Instructions to follow -
Whenever an image turns up, omit it and return the remaining data exactly.

Record excerpts -
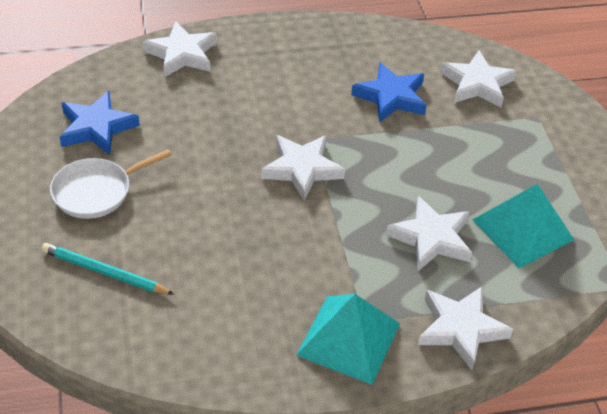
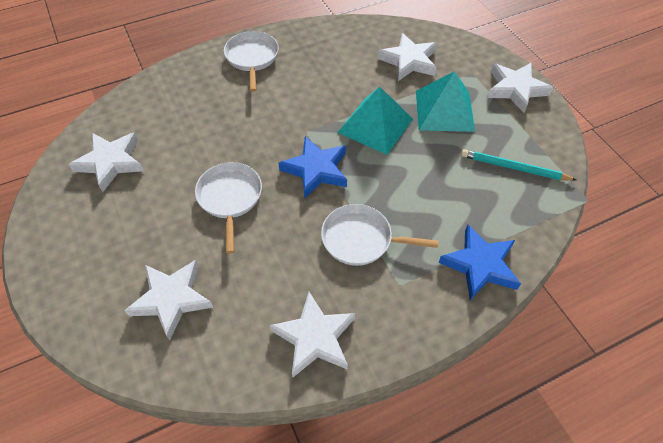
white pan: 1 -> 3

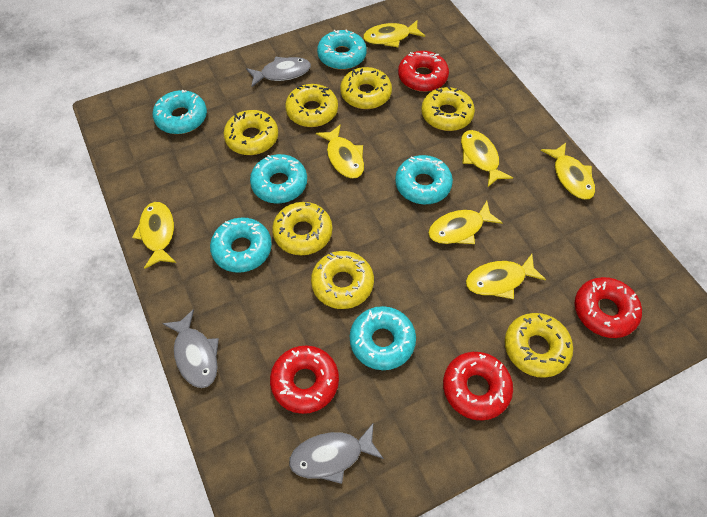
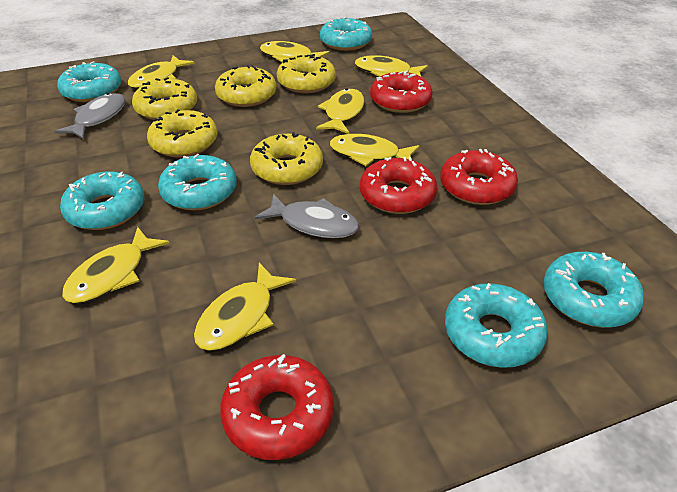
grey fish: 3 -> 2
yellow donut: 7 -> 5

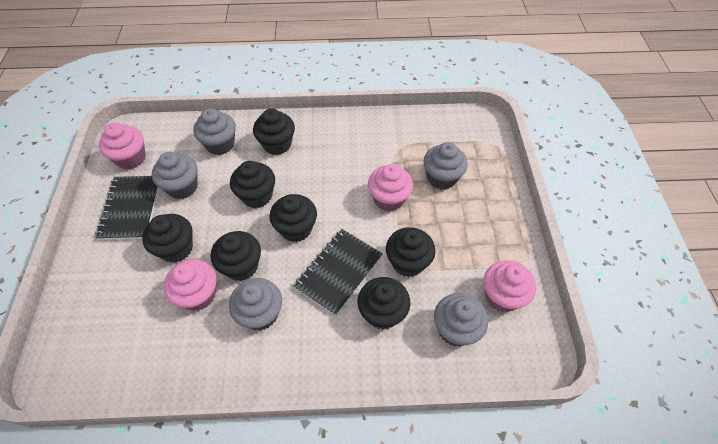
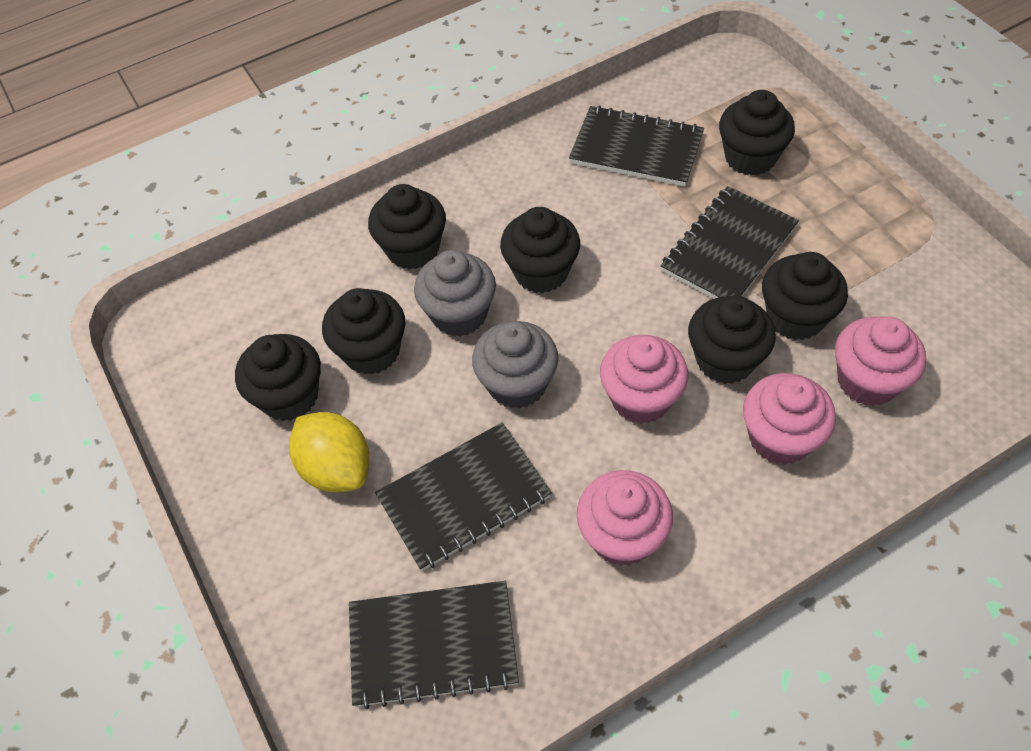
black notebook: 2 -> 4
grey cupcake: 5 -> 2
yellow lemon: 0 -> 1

Task result -
white pan: 1 -> 3

grey fish: 3 -> 2
yellow donut: 7 -> 5

black notebook: 2 -> 4
grey cupcake: 5 -> 2
yellow lemon: 0 -> 1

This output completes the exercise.